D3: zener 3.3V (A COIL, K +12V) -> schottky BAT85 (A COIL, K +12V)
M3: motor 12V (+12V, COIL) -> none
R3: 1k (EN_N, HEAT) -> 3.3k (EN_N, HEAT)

_____

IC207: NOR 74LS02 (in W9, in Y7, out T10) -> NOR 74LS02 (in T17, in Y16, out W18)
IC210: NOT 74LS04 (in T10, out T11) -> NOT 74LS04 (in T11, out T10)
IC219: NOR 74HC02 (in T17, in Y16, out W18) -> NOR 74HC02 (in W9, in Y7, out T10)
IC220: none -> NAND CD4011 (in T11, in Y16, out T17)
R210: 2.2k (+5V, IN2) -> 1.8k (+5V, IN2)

_____

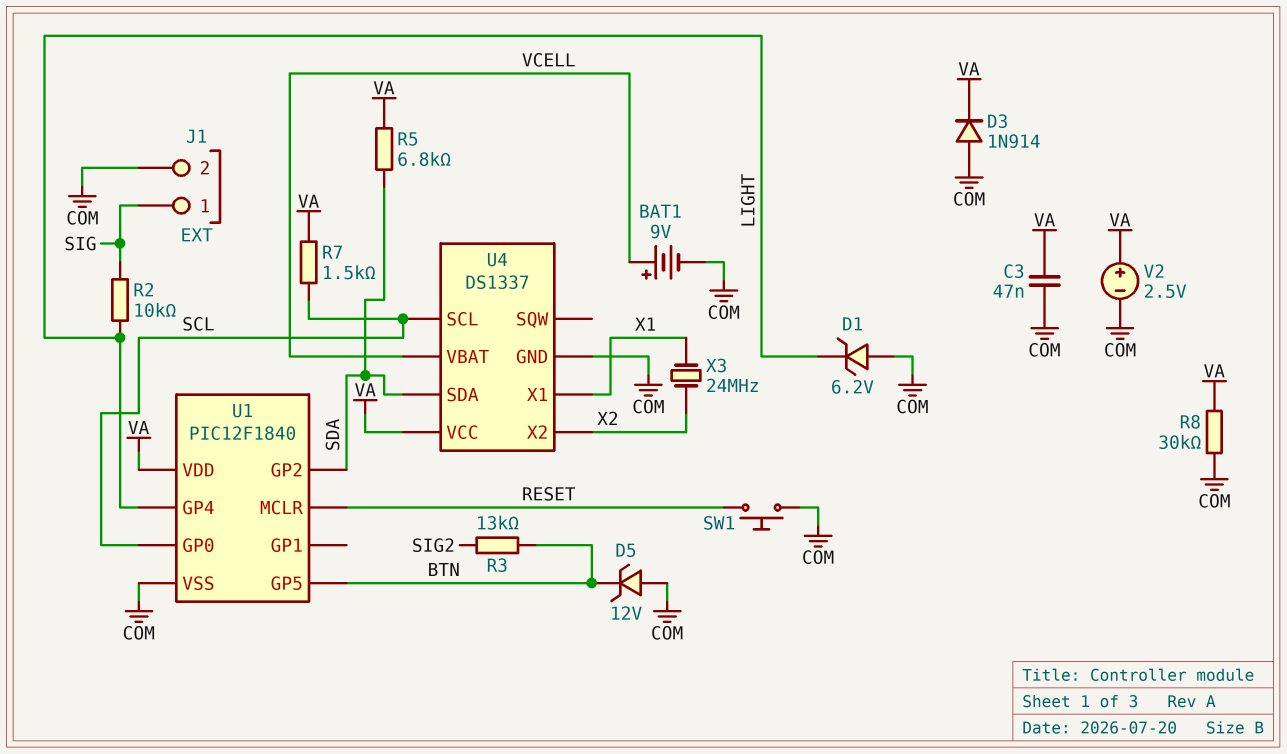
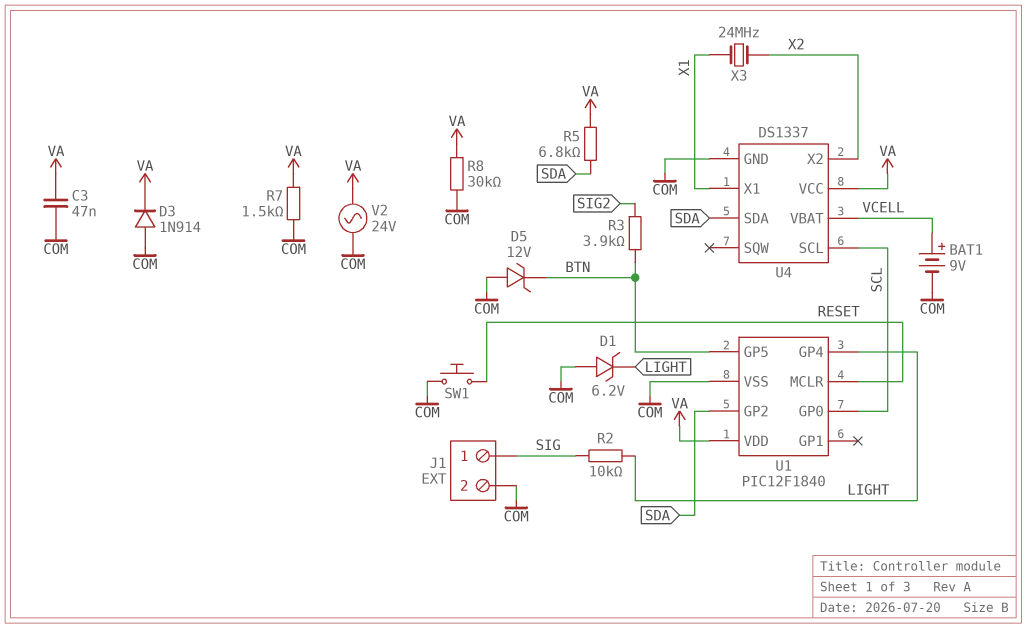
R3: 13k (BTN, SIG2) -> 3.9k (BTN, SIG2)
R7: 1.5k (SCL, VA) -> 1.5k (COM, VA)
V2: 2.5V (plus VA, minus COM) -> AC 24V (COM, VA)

_____

From the material above, copy exactly the lines between the line holding "D3: zener 3.3V" and the line holding "R3: 1k (EN_N, HEAT) -> 3.3k (EN_N, HEAT)", inclusive, and only those.

**Answer to this problem:**
D3: zener 3.3V (A COIL, K +12V) -> schottky BAT85 (A COIL, K +12V)
M3: motor 12V (+12V, COIL) -> none
R3: 1k (EN_N, HEAT) -> 3.3k (EN_N, HEAT)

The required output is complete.